== Segment start ==

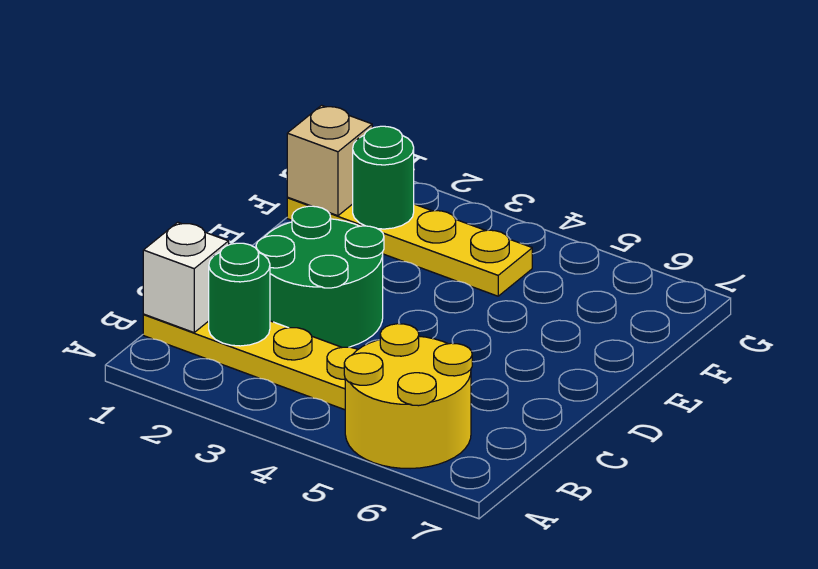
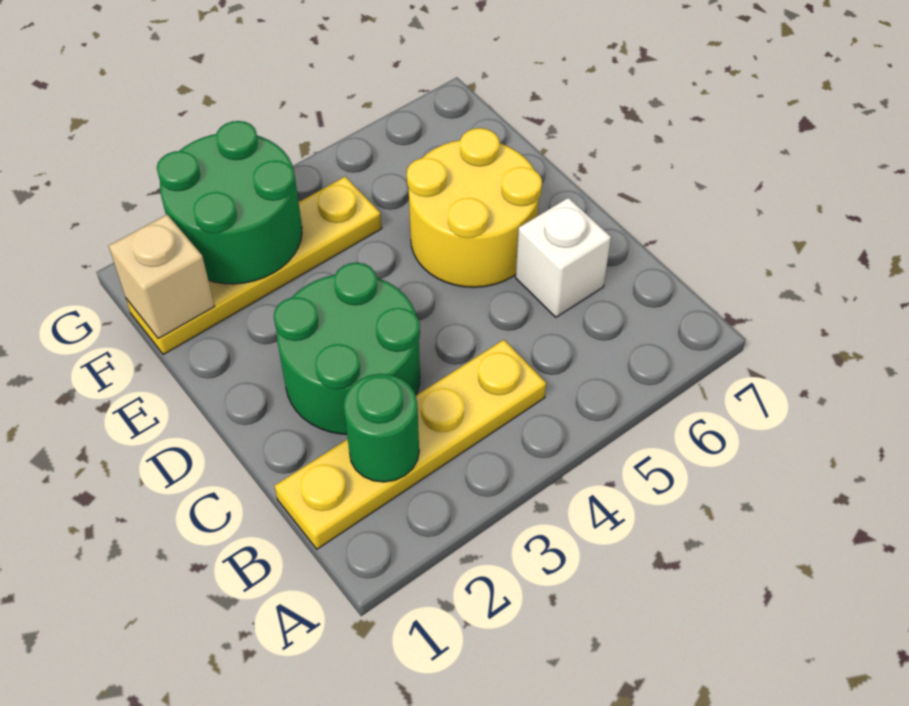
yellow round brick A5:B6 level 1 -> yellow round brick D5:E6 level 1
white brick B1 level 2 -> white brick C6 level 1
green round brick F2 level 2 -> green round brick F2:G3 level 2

== Segment end ==

**TASK TO CARRY OUT**
Nothing but the pictures should be left out when the listing is repeated exactly.

**TASK ANSWER**
yellow round brick A5:B6 level 1 -> yellow round brick D5:E6 level 1
white brick B1 level 2 -> white brick C6 level 1
green round brick F2 level 2 -> green round brick F2:G3 level 2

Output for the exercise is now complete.